(Beginning of MATERIAL FOR THE TASK)
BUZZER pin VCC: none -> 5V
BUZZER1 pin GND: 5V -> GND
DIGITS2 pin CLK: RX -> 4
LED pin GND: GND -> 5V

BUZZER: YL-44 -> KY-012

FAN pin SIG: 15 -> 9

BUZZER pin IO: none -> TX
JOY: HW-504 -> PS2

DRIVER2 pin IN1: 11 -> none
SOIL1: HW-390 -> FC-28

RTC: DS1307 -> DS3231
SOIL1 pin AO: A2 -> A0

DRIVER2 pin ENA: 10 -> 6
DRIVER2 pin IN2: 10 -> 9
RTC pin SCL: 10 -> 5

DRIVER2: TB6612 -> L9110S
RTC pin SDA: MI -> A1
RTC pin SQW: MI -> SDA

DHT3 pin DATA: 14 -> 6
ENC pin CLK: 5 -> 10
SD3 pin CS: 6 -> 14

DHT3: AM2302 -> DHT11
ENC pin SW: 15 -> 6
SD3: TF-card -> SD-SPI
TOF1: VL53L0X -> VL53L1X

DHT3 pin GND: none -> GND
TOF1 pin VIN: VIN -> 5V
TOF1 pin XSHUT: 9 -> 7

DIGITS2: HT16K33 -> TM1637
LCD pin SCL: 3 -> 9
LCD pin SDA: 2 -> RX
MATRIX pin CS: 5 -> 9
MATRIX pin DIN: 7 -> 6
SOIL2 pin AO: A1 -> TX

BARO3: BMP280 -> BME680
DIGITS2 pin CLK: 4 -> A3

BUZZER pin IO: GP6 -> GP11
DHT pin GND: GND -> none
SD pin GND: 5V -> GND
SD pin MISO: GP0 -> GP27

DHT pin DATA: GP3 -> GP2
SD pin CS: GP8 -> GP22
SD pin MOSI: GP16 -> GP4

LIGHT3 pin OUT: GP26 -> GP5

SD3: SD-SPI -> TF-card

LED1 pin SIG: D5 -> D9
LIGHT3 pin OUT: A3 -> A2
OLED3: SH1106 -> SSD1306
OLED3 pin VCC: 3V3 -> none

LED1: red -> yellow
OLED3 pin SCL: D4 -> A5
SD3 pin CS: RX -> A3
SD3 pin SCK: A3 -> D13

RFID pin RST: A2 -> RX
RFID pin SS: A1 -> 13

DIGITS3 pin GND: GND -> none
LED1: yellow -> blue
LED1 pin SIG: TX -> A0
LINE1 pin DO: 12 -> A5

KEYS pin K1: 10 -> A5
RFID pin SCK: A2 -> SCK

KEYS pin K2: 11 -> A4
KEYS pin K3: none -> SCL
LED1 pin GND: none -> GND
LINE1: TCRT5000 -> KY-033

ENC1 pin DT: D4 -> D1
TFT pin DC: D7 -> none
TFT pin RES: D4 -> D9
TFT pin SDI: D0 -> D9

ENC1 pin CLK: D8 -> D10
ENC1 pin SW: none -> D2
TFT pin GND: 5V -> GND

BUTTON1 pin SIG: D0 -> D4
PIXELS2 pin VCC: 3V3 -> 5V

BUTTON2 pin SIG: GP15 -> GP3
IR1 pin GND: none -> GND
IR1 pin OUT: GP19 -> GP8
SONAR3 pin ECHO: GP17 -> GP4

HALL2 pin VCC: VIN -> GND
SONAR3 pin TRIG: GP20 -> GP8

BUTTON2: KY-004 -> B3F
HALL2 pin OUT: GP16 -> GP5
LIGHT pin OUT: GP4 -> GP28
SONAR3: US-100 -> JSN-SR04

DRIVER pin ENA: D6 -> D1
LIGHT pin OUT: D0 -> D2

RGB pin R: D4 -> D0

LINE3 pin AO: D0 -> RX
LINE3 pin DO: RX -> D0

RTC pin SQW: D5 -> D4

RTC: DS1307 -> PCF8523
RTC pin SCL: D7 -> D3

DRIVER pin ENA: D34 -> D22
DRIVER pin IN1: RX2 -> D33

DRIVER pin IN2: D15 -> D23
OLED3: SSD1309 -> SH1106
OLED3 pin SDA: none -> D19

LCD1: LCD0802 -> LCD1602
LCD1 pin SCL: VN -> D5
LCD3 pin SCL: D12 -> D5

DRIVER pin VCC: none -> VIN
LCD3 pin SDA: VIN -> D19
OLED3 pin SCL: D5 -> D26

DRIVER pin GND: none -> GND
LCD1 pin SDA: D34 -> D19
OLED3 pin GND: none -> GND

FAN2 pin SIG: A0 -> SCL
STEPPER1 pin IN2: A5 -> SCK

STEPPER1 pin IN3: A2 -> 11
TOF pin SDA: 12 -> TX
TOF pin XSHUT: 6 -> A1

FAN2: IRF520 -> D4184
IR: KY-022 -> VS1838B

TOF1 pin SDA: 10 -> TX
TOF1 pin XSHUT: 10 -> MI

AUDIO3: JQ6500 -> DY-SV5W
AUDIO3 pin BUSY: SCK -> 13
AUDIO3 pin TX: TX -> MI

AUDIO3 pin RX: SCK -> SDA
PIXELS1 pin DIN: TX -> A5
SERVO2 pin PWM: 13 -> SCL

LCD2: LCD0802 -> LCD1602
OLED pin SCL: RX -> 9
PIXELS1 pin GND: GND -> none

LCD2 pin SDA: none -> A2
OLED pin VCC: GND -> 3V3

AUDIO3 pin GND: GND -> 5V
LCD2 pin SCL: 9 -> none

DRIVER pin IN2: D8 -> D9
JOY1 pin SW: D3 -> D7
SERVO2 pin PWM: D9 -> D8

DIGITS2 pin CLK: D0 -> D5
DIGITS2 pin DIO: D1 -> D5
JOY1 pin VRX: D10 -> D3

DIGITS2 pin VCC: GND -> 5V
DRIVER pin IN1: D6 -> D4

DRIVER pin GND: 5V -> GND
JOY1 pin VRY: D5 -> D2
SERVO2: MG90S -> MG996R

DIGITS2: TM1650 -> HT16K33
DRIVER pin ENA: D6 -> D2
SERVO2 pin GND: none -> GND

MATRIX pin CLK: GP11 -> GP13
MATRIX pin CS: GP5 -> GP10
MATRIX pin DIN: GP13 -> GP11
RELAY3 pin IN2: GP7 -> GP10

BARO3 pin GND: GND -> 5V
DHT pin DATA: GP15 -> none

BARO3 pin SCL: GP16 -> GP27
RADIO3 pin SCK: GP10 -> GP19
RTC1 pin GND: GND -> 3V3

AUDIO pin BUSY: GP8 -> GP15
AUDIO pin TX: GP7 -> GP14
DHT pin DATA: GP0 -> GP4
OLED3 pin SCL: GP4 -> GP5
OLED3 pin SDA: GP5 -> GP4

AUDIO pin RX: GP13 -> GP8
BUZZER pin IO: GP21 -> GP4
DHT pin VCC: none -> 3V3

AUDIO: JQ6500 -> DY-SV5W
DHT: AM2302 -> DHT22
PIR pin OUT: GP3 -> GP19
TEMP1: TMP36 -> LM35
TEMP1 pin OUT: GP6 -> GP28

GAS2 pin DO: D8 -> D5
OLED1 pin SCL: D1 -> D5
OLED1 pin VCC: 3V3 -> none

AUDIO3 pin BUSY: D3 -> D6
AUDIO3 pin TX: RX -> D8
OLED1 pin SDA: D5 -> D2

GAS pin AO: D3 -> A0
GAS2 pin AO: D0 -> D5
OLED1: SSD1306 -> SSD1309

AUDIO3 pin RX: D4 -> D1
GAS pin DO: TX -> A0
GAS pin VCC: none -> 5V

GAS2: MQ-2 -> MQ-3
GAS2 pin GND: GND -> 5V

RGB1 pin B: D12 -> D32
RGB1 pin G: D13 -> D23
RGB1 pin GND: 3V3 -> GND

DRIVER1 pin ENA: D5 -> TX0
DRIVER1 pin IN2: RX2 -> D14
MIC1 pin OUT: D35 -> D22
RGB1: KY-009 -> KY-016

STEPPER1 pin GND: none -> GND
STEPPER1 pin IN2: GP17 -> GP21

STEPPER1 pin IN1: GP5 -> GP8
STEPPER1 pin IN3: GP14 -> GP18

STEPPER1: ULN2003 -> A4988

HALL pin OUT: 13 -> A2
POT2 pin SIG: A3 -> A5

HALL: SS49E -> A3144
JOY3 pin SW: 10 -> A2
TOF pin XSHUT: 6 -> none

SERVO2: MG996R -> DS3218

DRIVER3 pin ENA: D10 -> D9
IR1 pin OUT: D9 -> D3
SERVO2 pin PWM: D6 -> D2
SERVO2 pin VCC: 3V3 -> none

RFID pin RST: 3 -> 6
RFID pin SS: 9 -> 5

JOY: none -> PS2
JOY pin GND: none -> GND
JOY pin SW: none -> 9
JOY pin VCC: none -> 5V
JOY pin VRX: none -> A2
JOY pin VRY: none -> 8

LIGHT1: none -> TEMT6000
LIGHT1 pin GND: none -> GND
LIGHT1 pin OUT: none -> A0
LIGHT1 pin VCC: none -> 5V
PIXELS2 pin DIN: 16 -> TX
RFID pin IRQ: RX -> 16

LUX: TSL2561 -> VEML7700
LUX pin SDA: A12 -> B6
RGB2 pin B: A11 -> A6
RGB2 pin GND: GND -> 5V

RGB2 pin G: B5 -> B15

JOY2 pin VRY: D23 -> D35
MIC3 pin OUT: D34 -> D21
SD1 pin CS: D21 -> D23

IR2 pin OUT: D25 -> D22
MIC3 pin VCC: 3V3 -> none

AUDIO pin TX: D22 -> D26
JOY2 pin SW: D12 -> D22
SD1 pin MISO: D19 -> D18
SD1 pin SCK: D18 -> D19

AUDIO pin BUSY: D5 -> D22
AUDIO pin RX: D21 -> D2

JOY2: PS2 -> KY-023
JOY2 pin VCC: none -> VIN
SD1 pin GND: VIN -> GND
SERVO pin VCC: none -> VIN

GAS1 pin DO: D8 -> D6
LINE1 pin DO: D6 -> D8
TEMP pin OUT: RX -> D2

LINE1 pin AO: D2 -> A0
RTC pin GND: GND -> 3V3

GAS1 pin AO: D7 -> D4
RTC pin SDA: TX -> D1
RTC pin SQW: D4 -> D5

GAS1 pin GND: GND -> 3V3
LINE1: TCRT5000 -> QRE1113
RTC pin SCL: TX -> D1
(End of MATERIAL FOR THE TASK)
* **INSTRUCTIONS FOR THE TASK**
Return all lines of the material above in which "DATA" occurs.

* **SOLVED PROBLEM**
DHT3 pin DATA: 14 -> 6
DHT pin DATA: GP3 -> GP2
DHT pin DATA: GP15 -> none
DHT pin DATA: GP0 -> GP4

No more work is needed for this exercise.